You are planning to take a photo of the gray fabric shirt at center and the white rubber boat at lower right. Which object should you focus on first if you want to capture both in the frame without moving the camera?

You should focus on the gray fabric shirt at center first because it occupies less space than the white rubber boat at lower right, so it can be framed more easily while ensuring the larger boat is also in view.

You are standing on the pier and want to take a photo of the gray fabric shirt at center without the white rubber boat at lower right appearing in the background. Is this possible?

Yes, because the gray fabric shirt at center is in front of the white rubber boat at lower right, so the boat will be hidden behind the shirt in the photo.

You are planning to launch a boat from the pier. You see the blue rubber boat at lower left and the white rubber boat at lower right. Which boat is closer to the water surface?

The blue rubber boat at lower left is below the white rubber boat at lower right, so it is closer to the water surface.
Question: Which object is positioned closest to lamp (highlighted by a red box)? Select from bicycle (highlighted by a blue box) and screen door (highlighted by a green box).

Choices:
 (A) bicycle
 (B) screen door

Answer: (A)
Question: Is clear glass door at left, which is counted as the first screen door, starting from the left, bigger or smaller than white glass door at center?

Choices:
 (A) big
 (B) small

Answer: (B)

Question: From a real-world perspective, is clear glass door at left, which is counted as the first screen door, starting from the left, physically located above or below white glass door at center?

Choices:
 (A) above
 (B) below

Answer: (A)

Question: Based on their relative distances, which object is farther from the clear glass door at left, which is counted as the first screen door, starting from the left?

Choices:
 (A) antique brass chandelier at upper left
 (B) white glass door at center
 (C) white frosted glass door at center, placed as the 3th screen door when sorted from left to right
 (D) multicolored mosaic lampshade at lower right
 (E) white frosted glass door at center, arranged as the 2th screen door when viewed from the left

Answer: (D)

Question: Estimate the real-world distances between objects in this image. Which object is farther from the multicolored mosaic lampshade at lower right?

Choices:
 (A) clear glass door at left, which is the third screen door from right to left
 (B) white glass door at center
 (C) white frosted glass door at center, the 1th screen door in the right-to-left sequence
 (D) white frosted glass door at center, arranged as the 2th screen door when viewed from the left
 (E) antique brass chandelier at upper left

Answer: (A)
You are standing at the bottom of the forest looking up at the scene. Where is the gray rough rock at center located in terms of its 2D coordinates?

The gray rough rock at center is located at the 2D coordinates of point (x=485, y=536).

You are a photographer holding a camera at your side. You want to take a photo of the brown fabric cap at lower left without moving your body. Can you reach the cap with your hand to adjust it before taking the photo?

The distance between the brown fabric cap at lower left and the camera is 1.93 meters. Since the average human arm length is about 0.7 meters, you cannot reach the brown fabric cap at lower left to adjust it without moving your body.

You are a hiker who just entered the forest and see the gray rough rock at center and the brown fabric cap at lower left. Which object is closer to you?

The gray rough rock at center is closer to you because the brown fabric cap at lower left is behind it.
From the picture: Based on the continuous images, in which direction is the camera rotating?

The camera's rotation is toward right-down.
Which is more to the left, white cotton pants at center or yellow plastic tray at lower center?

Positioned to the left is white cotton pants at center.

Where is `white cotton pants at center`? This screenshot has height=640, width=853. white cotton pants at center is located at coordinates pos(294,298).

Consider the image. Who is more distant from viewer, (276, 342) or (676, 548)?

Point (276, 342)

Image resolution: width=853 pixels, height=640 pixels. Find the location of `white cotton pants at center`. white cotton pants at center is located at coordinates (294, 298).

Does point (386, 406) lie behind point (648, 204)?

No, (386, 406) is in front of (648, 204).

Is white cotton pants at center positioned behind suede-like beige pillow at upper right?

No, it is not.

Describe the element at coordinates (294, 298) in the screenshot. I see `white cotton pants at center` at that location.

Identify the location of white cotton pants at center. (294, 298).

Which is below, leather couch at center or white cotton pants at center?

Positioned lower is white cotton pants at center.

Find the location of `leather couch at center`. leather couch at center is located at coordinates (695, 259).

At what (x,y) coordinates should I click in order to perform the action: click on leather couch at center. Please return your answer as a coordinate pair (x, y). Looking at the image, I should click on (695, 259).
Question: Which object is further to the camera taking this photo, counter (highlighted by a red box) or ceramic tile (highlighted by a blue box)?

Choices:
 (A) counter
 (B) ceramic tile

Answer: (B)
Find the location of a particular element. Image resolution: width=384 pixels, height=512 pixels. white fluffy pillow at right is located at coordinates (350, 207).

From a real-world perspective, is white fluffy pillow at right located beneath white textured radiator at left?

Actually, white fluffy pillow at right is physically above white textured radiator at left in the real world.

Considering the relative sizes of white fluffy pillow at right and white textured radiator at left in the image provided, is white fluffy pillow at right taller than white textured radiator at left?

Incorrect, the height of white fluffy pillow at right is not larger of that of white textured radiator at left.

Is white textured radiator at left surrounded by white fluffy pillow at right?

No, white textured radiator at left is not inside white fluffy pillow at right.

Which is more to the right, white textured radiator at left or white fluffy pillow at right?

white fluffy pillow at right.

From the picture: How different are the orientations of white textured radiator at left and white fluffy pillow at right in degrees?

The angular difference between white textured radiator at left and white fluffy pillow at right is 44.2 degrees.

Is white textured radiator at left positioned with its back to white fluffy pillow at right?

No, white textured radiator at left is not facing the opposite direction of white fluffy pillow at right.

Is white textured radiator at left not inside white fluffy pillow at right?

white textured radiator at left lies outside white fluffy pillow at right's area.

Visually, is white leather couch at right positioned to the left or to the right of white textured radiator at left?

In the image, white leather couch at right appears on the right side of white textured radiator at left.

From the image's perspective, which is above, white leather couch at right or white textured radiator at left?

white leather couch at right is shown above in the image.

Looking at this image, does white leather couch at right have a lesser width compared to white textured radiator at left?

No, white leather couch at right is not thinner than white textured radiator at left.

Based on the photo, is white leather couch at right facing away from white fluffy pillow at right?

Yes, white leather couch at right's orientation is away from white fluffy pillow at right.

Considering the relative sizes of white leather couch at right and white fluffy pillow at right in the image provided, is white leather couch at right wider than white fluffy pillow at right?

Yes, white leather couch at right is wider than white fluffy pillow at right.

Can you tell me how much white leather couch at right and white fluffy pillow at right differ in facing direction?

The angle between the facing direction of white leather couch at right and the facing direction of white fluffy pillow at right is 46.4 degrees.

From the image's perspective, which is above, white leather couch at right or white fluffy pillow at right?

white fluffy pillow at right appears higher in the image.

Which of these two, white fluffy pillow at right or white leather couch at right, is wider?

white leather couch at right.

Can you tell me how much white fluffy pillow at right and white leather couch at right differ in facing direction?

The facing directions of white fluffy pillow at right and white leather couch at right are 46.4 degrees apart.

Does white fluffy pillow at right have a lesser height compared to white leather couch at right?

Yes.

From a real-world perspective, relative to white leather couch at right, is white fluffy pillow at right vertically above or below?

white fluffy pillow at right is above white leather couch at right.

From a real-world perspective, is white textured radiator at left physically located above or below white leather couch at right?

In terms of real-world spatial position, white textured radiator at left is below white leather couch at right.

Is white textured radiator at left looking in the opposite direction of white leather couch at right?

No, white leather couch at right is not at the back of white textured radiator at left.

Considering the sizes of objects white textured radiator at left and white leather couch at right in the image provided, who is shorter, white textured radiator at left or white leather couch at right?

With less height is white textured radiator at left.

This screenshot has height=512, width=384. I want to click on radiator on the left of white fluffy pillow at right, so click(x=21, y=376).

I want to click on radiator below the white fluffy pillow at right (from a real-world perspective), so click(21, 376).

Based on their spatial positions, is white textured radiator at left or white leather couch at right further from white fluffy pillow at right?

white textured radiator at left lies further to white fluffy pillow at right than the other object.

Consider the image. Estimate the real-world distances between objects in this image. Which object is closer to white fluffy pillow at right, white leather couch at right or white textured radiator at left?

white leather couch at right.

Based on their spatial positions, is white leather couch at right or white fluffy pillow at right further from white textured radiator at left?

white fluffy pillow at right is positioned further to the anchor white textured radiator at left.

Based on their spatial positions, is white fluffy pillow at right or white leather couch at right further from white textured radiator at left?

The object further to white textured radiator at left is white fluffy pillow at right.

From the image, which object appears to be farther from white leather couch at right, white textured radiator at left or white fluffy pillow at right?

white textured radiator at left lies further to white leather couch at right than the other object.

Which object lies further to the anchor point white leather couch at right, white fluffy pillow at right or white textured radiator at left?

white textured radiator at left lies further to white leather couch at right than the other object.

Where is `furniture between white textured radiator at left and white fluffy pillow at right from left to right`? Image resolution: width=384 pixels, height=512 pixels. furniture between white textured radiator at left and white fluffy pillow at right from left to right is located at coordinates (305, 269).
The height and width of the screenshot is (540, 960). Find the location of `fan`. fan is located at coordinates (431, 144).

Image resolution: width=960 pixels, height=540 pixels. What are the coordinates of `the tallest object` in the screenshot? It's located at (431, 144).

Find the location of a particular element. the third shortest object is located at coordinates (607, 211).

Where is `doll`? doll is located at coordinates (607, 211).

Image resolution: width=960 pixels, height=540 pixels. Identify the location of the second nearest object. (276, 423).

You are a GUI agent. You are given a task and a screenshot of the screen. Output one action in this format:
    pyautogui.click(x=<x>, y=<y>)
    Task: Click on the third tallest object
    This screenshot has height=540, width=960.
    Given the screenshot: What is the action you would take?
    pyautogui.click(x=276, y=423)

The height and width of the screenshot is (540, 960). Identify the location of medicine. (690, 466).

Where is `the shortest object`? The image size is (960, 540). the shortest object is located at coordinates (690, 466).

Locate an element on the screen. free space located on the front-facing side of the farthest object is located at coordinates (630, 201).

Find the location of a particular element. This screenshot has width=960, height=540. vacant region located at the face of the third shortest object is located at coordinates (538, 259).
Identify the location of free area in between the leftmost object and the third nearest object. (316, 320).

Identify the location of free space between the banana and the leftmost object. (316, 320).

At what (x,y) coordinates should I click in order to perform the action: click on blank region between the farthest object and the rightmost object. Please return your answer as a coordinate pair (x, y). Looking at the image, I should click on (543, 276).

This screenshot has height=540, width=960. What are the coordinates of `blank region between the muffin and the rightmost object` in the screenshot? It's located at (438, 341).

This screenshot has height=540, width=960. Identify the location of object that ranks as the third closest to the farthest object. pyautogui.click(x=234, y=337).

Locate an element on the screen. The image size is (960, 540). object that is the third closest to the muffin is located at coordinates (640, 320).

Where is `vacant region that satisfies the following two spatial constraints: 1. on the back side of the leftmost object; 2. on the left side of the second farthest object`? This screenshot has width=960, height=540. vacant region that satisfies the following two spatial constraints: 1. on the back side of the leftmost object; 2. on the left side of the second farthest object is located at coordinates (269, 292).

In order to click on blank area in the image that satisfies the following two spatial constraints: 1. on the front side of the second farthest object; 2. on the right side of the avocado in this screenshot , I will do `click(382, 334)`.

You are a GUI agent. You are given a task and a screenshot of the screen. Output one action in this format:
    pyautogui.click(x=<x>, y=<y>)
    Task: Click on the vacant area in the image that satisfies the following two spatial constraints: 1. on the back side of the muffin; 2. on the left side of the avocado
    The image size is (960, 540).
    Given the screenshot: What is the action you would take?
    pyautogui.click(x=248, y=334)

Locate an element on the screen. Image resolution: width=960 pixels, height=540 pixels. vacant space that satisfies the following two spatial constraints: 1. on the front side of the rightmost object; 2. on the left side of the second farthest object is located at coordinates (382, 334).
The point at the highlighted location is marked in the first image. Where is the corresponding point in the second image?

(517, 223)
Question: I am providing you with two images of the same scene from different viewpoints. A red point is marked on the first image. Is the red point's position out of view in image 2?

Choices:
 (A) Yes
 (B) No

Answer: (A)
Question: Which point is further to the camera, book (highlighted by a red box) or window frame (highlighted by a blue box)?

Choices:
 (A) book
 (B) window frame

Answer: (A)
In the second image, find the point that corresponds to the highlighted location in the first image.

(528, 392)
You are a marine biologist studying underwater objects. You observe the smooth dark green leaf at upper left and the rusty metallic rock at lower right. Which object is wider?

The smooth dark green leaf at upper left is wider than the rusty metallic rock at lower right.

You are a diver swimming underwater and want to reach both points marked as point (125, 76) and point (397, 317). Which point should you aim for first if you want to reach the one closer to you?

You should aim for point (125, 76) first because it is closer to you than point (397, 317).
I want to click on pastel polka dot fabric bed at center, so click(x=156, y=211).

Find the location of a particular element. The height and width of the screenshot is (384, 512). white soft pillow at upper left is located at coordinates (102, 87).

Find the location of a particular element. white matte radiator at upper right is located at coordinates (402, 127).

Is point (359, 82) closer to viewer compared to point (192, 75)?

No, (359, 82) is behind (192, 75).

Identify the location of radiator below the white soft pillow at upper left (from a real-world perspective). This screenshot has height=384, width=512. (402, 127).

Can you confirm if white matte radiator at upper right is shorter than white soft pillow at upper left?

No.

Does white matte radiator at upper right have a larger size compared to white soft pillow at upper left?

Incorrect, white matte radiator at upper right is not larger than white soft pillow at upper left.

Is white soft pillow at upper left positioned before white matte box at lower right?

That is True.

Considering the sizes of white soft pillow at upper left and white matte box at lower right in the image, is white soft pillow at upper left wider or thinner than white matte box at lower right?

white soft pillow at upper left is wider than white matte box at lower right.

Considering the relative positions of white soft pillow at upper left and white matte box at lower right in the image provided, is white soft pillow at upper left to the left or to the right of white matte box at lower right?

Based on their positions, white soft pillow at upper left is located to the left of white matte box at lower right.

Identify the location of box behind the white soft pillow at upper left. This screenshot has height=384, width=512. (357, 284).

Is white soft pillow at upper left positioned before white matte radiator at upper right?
_ _ _
**WHAT YOU SHOULD DO**
Starting with the line containing "You are a diver" and going on through the line containing "Find the location of a particular element. white", give those lines of the records above as a Markdown table with the columns Row and Line. Number each line in Row and leave out blank lines.

**TASK OUTPUT**
| Row | Line |
|---|---|
| 1 | You are a diver swimming underwater and want to reach both points marked as point (125, 76) and point (397, 317). Which point should you aim for first if you want to reach the one closer to you? |
| 2 | You should aim for point (125, 76) first because it is closer to you than point (397, 317). |
| 3 | I want to click on pastel polka dot fabric bed at center, so click(x=156, y=211). |
| 4 | Find the location of a particular element. The height and width of the screenshot is (384, 512). white soft pillow at upper left is located at coordinates (102, 87). |
| 5 | Find the location of a particular element. white matte radiator at upper right is located at coordinates (402, 127). |